All the records that follow need to be reproduced exactly. Omit the images.

** GIVEN RECORDS follows **

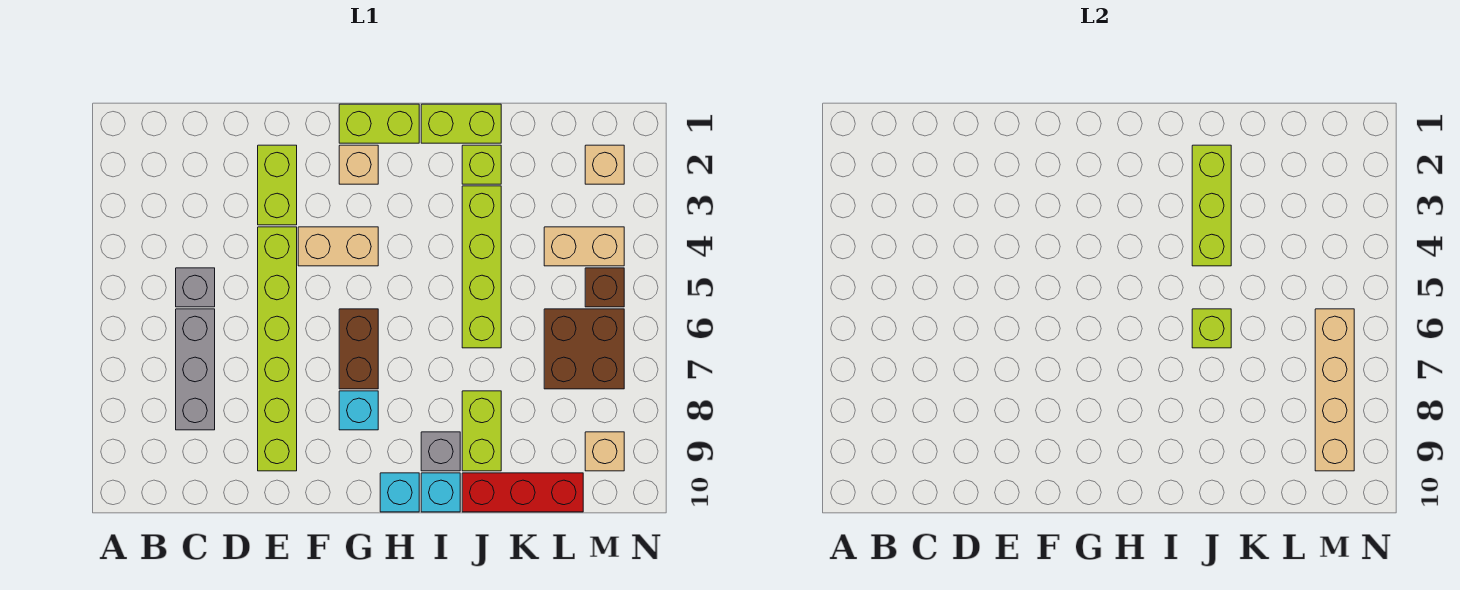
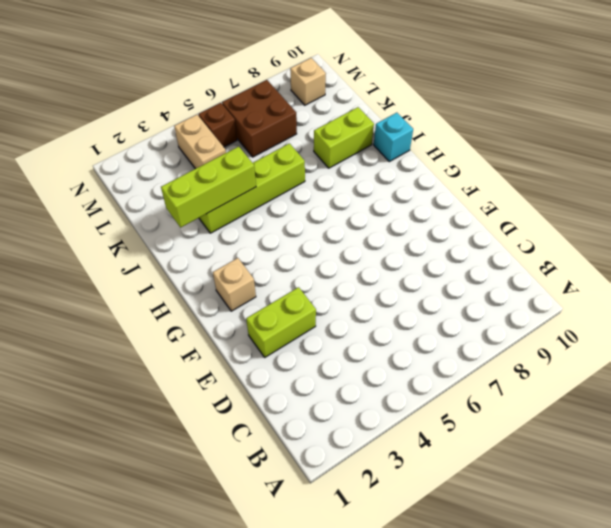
none -> grey brick C5 level 1
none -> grey brick C6:C8 level 1
none -> lime brick E4:E9 level 1

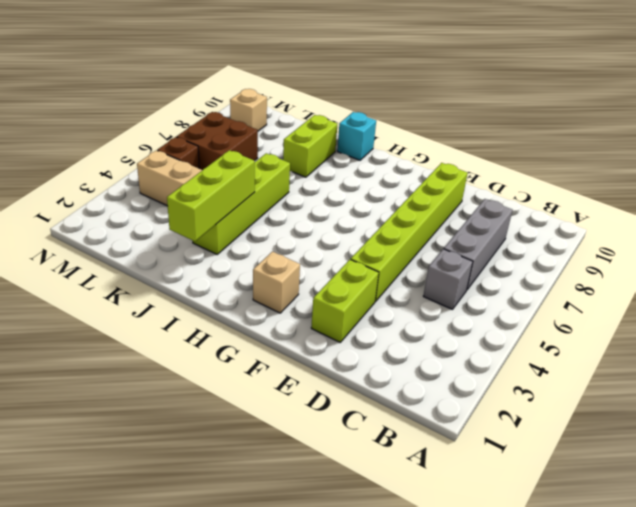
none -> tan brick F4:G4 level 1
none -> lime brick G1:H1 level 1
none -> brown brick G6:G7 level 1

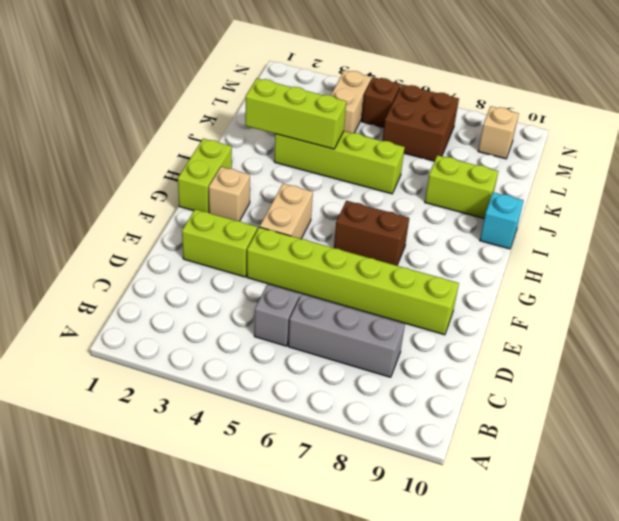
none -> cyan brick G8 level 1
none -> cyan brick H10 level 1
none -> lime brick I1:J1 level 1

** End of GIVEN RECORDS **

• RESULT BELOW:
none -> grey brick C5 level 1
none -> grey brick C6:C8 level 1
none -> lime brick E4:E9 level 1

none -> tan brick F4:G4 level 1
none -> lime brick G1:H1 level 1
none -> brown brick G6:G7 level 1

none -> cyan brick G8 level 1
none -> cyan brick H10 level 1
none -> lime brick I1:J1 level 1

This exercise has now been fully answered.